Start at the line holding "building: none -> [133,93,182,152]". Write out that line and each one after it to the end of the data, unchanged.

START DATA FOR REVIEW

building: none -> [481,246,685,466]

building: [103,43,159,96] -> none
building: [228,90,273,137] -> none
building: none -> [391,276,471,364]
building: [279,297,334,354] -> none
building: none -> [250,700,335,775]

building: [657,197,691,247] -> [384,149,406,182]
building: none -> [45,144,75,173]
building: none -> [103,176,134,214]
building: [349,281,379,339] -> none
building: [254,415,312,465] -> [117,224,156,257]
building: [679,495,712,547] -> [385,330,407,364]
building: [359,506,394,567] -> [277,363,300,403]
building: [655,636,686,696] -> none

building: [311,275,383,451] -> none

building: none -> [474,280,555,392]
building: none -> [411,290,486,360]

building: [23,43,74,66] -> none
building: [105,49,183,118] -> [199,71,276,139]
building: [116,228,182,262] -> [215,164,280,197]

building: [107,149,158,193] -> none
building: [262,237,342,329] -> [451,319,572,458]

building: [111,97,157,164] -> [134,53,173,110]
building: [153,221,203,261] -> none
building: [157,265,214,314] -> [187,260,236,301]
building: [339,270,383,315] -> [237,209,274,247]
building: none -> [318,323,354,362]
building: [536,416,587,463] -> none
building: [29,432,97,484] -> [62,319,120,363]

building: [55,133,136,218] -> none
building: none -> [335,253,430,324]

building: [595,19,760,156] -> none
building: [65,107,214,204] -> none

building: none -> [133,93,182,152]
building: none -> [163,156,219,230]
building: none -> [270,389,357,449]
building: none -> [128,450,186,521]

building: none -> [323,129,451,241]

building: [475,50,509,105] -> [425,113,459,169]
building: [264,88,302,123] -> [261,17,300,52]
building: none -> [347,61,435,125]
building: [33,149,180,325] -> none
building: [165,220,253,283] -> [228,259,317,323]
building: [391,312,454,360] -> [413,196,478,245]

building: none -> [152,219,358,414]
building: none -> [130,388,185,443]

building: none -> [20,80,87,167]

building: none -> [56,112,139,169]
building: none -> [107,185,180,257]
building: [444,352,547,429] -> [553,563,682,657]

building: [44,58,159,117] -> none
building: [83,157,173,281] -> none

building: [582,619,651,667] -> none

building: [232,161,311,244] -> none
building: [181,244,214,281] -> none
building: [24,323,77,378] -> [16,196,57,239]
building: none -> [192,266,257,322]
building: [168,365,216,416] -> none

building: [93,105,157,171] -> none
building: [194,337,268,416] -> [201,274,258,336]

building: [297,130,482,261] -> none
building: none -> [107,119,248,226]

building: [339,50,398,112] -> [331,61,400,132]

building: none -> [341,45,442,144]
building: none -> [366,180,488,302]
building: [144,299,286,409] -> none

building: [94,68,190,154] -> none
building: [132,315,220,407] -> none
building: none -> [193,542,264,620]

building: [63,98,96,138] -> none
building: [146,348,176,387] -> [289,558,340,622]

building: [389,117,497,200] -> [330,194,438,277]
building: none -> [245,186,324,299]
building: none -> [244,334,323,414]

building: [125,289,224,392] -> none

END DATA FOR REVIEW

## OUTPUT FOR THIS TASK
building: none -> [133,93,182,152]
building: none -> [163,156,219,230]
building: none -> [270,389,357,449]
building: none -> [128,450,186,521]

building: none -> [323,129,451,241]

building: [475,50,509,105] -> [425,113,459,169]
building: [264,88,302,123] -> [261,17,300,52]
building: none -> [347,61,435,125]
building: [33,149,180,325] -> none
building: [165,220,253,283] -> [228,259,317,323]
building: [391,312,454,360] -> [413,196,478,245]

building: none -> [152,219,358,414]
building: none -> [130,388,185,443]

building: none -> [20,80,87,167]

building: none -> [56,112,139,169]
building: none -> [107,185,180,257]
building: [444,352,547,429] -> [553,563,682,657]

building: [44,58,159,117] -> none
building: [83,157,173,281] -> none

building: [582,619,651,667] -> none

building: [232,161,311,244] -> none
building: [181,244,214,281] -> none
building: [24,323,77,378] -> [16,196,57,239]
building: none -> [192,266,257,322]
building: [168,365,216,416] -> none

building: [93,105,157,171] -> none
building: [194,337,268,416] -> [201,274,258,336]

building: [297,130,482,261] -> none
building: none -> [107,119,248,226]

building: [339,50,398,112] -> [331,61,400,132]

building: none -> [341,45,442,144]
building: none -> [366,180,488,302]
building: [144,299,286,409] -> none

building: [94,68,190,154] -> none
building: [132,315,220,407] -> none
building: none -> [193,542,264,620]

building: [63,98,96,138] -> none
building: [146,348,176,387] -> [289,558,340,622]

building: [389,117,497,200] -> [330,194,438,277]
building: none -> [245,186,324,299]
building: none -> [244,334,323,414]

building: [125,289,224,392] -> none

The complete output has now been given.